Write out the material below again, substituting "most distant" for "farthest" and keeping everything else the same. Leave the pictures out.

---

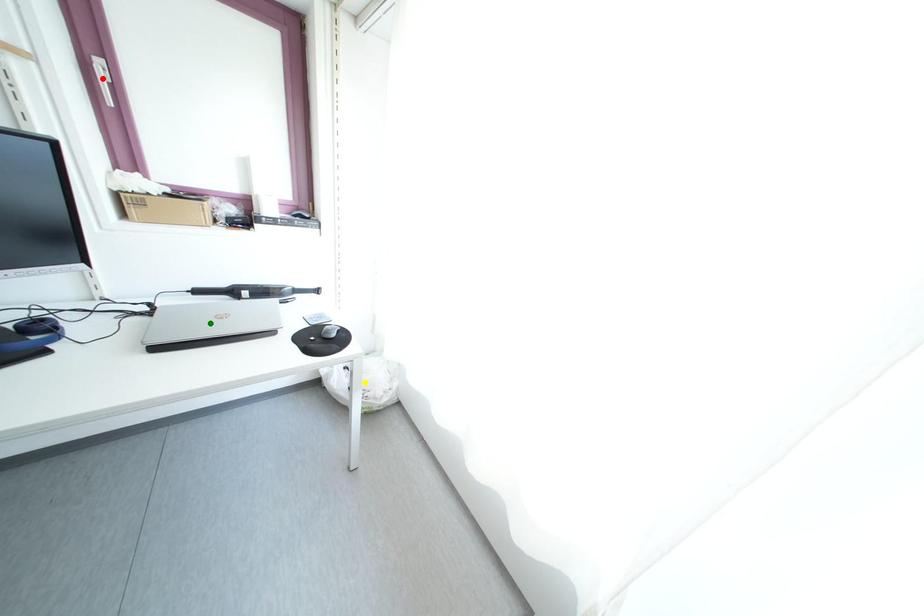
Order these from farthest to nearest:
A) green point
B) red point
C) yellow point

yellow point, green point, red point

---

» Problem solution:
Order these from most distant to nearest:
A) green point
B) red point
C) yellow point

yellow point, green point, red point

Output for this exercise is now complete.